*DATA FOR THIS EXERCISE*
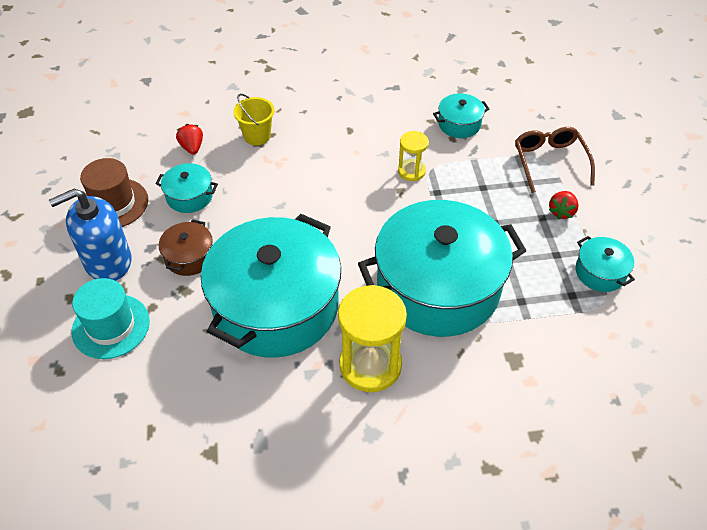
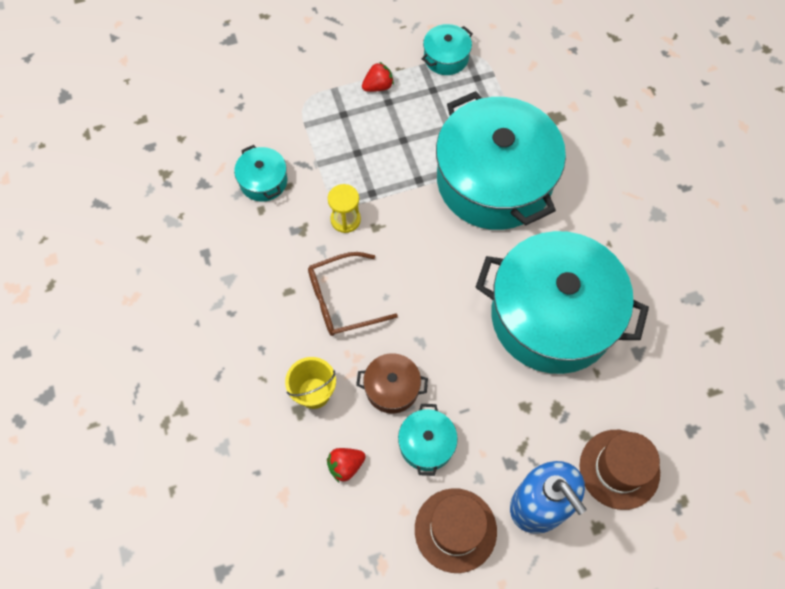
camera: 100 degrees left, 15 degrees up
turquoise hat [72,278,150,359] -> brown hat [579,430,660,510]
brown pot [159,219,213,276] -> brown pot moved to [356,353,428,413]
yellow hourglass [338,285,407,392] -> none
brown glasses [515,127,595,193] -> brown glasses moved to [308,252,398,336]
red strawberry [549,191,579,220] -> red strawberry turned 45 degrees counterclockwise [362,62,394,92]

*TO DO*
Each line of the listing above that contains the word "moved" is to be copied.

*EXERCISE SOLUTION*
brown pot [159,219,213,276] -> brown pot moved to [356,353,428,413]
brown glasses [515,127,595,193] -> brown glasses moved to [308,252,398,336]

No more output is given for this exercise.